• [WHAT TO PRODUCE]: Set down exactly the lines of the records from the top to the line containing "Someone swapped the white"; include both.

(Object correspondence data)
-=-=-

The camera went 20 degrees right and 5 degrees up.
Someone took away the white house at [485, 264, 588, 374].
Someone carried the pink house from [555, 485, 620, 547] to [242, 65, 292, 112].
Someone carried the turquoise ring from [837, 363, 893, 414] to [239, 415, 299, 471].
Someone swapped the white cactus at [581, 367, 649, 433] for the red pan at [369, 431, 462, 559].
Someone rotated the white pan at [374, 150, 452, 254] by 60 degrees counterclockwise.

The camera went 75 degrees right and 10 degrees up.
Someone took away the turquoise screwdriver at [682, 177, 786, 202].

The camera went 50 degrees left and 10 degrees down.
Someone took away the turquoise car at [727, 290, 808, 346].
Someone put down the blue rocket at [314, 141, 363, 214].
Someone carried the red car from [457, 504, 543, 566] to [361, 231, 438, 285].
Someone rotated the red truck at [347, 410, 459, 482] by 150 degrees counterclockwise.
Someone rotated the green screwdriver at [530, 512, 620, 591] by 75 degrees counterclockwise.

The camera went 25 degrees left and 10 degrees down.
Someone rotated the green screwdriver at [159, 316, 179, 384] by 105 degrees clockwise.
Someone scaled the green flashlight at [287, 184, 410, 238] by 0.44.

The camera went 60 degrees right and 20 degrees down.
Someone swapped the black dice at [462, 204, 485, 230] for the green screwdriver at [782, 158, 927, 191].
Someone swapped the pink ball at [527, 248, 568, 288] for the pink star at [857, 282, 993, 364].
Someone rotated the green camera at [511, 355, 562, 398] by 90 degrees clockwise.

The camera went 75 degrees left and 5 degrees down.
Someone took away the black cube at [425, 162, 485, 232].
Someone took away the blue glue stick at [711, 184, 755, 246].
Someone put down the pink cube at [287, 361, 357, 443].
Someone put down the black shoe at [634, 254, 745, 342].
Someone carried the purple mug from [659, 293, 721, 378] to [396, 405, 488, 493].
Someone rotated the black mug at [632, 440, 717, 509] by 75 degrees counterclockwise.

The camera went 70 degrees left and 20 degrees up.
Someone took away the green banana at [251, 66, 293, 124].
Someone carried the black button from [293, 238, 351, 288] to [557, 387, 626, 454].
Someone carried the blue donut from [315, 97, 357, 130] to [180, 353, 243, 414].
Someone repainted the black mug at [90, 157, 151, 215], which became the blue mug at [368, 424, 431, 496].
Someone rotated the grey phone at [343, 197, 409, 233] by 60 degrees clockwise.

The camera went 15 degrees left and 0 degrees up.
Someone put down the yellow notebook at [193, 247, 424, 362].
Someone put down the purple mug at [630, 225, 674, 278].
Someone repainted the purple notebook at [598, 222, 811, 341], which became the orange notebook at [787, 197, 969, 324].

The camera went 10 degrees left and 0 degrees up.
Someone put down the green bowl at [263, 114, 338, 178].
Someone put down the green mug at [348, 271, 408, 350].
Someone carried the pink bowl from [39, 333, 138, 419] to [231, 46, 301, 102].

-=-=-

• [ANSWER FOR THE TASK]:
The camera went 20 degrees right and 5 degrees up.
Someone took away the white house at [485, 264, 588, 374].
Someone carried the pink house from [555, 485, 620, 547] to [242, 65, 292, 112].
Someone carried the turquoise ring from [837, 363, 893, 414] to [239, 415, 299, 471].
Someone swapped the white cactus at [581, 367, 649, 433] for the red pan at [369, 431, 462, 559].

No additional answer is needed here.